## EXERCISE REQUIREMENTS
Write out word for word each line of the records, beginning at the first and stopping after the line with "(401, 312) = (268, 194): yellow". Leave the pictures out.

--- EXERCISE DATA Enclosed Below ---

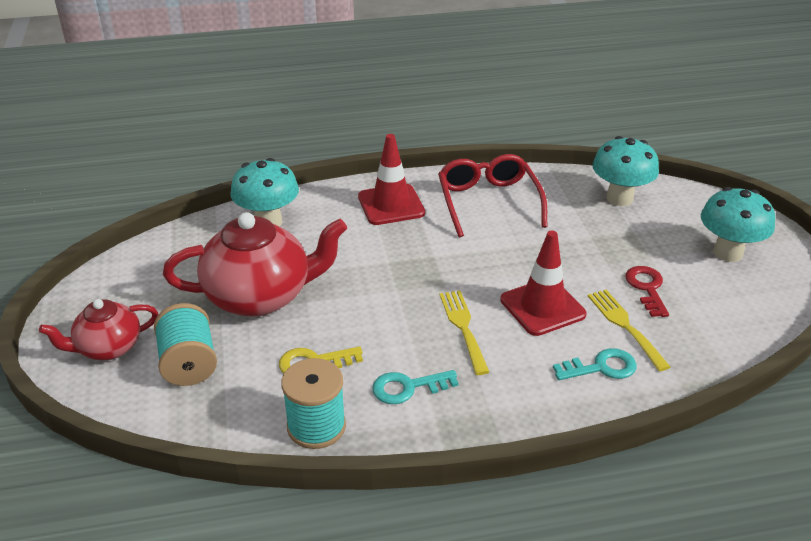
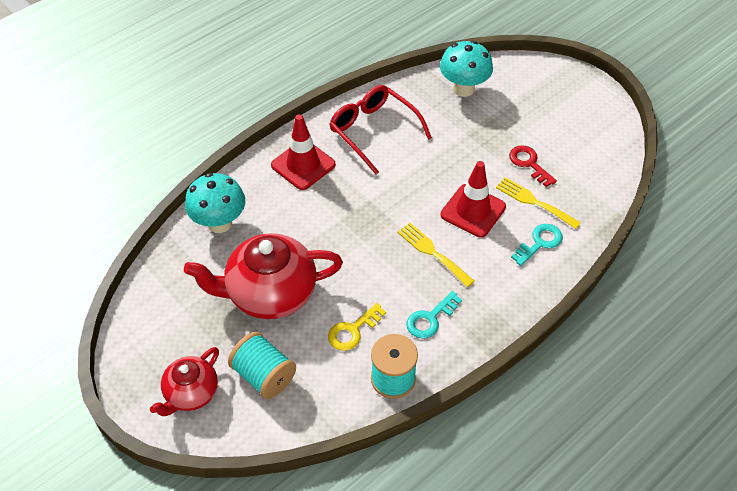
camera: 30 degrees left, 15 degrees up
(261, 296) = (270, 293): red teapot -> red teapot turned 150 degrees counterclockwise
(728, 253) = (561, 109): turquoise mushroom -> none

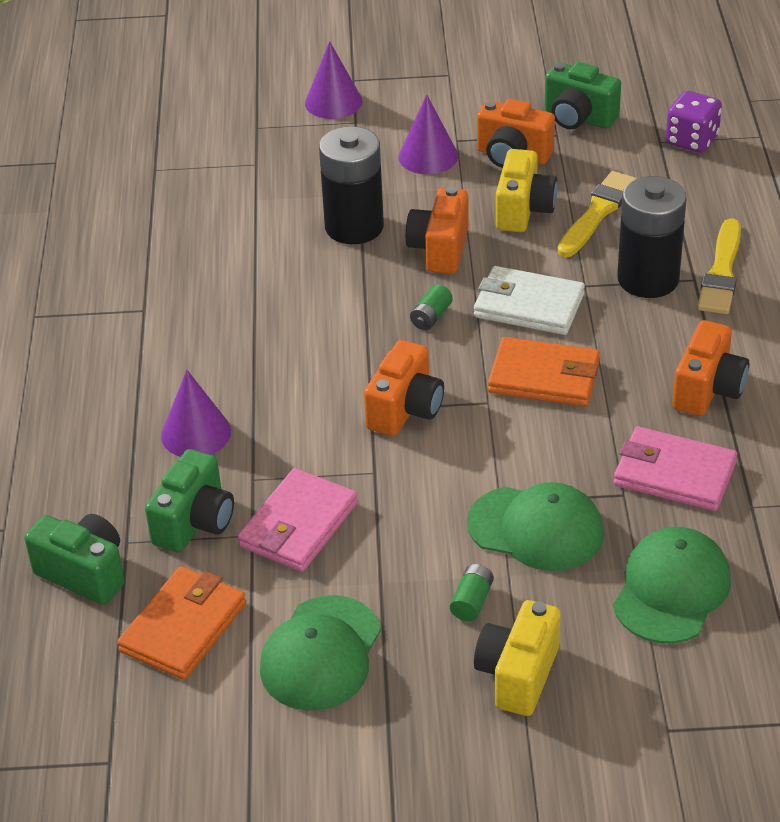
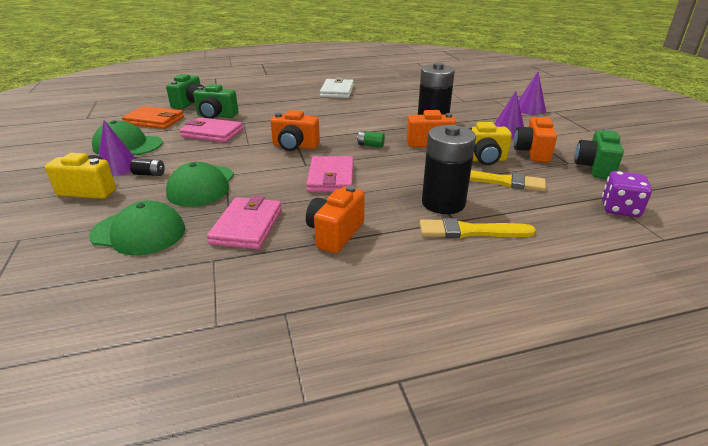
camera: 75 degrees right, 10 degrees down
(196, 433) = (272, 110): purple cone -> purple cone (118, 167)
(472, 601) = (149, 174): green battery -> black battery
(528, 305) = (394, 168): white wallet -> white wallet (337, 91)
(544, 377) = (331, 178): orange wallet -> pink wallet
(708, 390) = (335, 234): orange camera -> orange camera turned 105 degrees clockwise

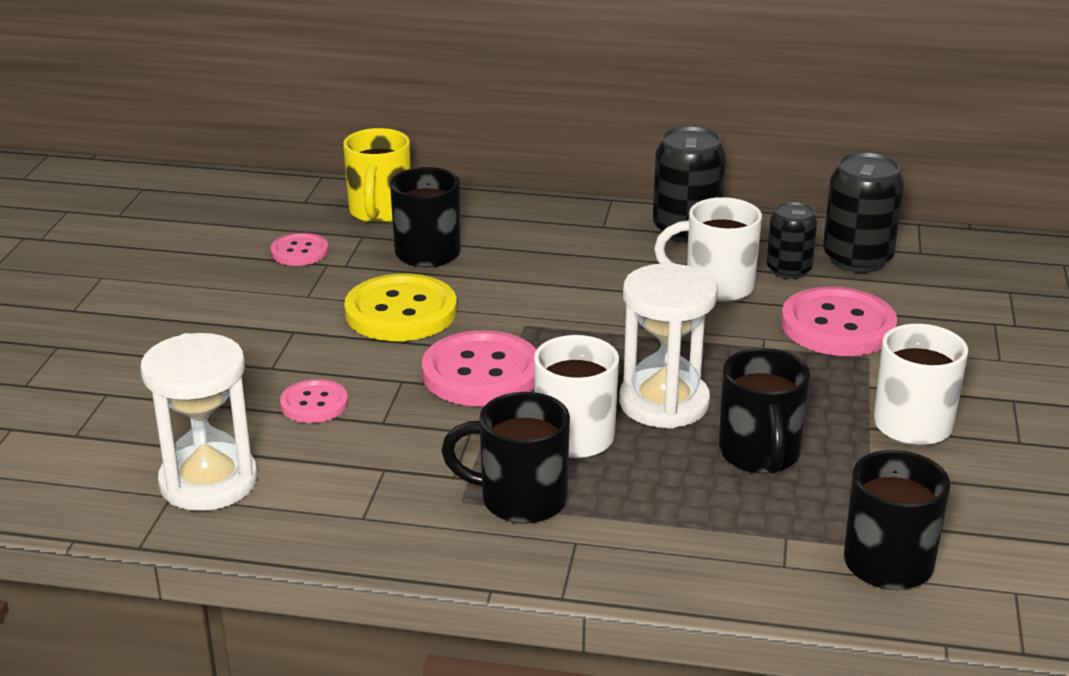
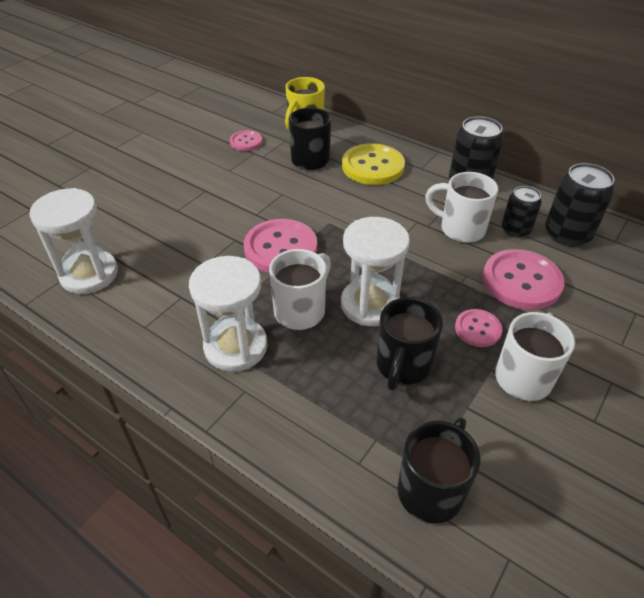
camera: 25 degrees right, 15 degrees up
(314, 404) = (179, 240): pink button -> pink button (477, 329)
(401, 312) = (268, 194): yellow button -> yellow button (373, 166)
(520, 500) = (236, 347): black mug -> white hourglass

--- End of Enclosed EXERCISE DATA ---

## WRITTEN REPLY
camera: 30 degrees left, 15 degrees up
(261, 296) = (270, 293): red teapot -> red teapot turned 150 degrees counterclockwise
(728, 253) = (561, 109): turquoise mushroom -> none

camera: 75 degrees right, 10 degrees down
(196, 433) = (272, 110): purple cone -> purple cone (118, 167)
(472, 601) = (149, 174): green battery -> black battery
(528, 305) = (394, 168): white wallet -> white wallet (337, 91)
(544, 377) = (331, 178): orange wallet -> pink wallet
(708, 390) = (335, 234): orange camera -> orange camera turned 105 degrees clockwise

camera: 25 degrees right, 15 degrees up
(314, 404) = (179, 240): pink button -> pink button (477, 329)
(401, 312) = (268, 194): yellow button -> yellow button (373, 166)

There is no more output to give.